Change each "pink" in the records to "magenta" and keep everything else the same. Leave the pictures out of your answer.
# ITEMS start
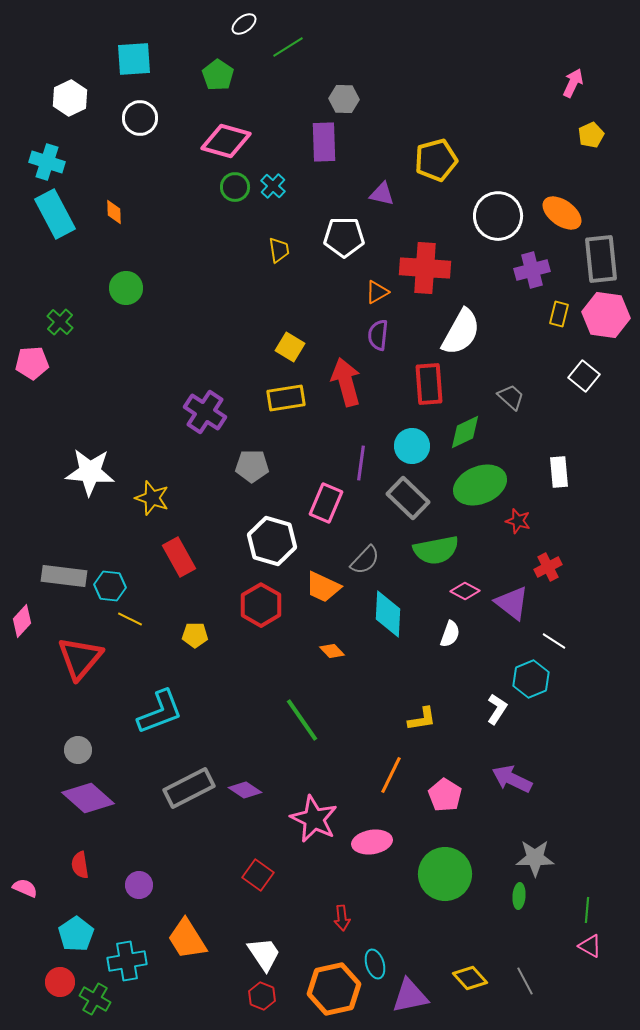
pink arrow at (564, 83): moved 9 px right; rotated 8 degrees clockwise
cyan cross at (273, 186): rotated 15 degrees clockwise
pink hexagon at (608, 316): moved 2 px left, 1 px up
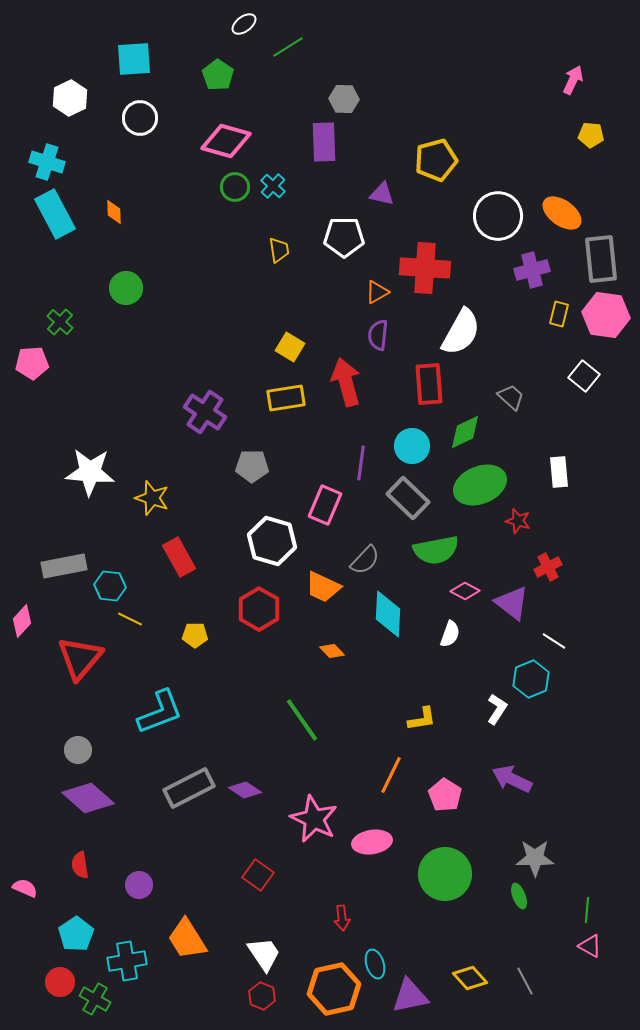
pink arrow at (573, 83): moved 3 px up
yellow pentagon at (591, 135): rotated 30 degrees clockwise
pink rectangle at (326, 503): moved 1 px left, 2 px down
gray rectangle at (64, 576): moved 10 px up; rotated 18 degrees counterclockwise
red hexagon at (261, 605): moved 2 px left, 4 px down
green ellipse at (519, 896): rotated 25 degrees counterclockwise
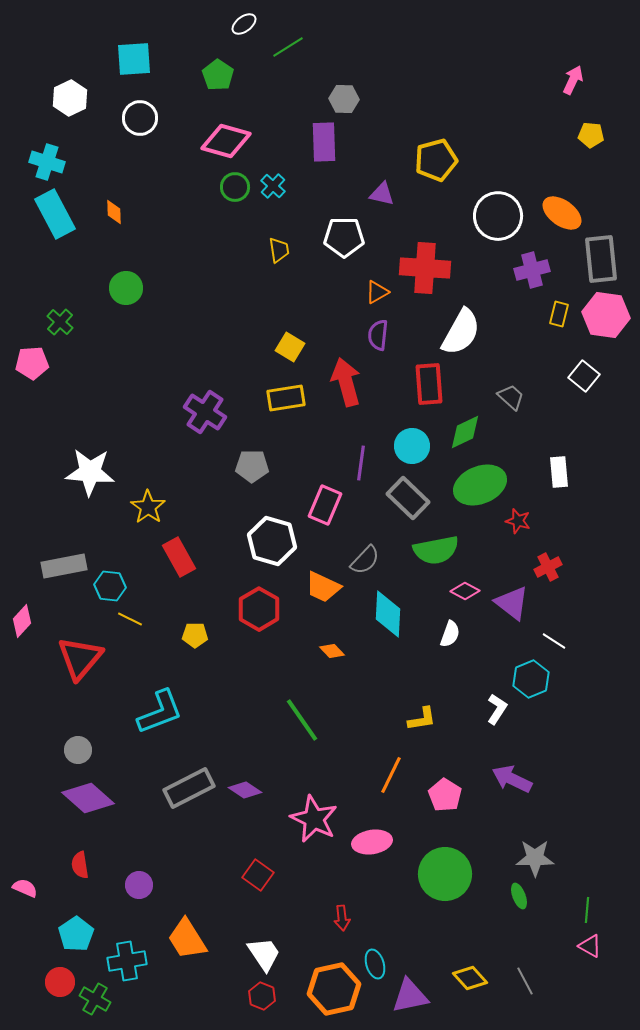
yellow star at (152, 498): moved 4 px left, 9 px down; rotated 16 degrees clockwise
# ITEMS end
WRITTEN ANSWER >>
magenta arrow at (564, 83): moved 9 px right; rotated 8 degrees clockwise
cyan cross at (273, 186): rotated 15 degrees clockwise
magenta hexagon at (608, 316): moved 2 px left, 1 px up
magenta arrow at (573, 83): moved 3 px up
yellow pentagon at (591, 135): rotated 30 degrees clockwise
magenta rectangle at (326, 503): moved 1 px left, 2 px down
gray rectangle at (64, 576): moved 10 px up; rotated 18 degrees counterclockwise
red hexagon at (261, 605): moved 2 px left, 4 px down
green ellipse at (519, 896): rotated 25 degrees counterclockwise
yellow star at (152, 498): moved 4 px left, 9 px down; rotated 16 degrees clockwise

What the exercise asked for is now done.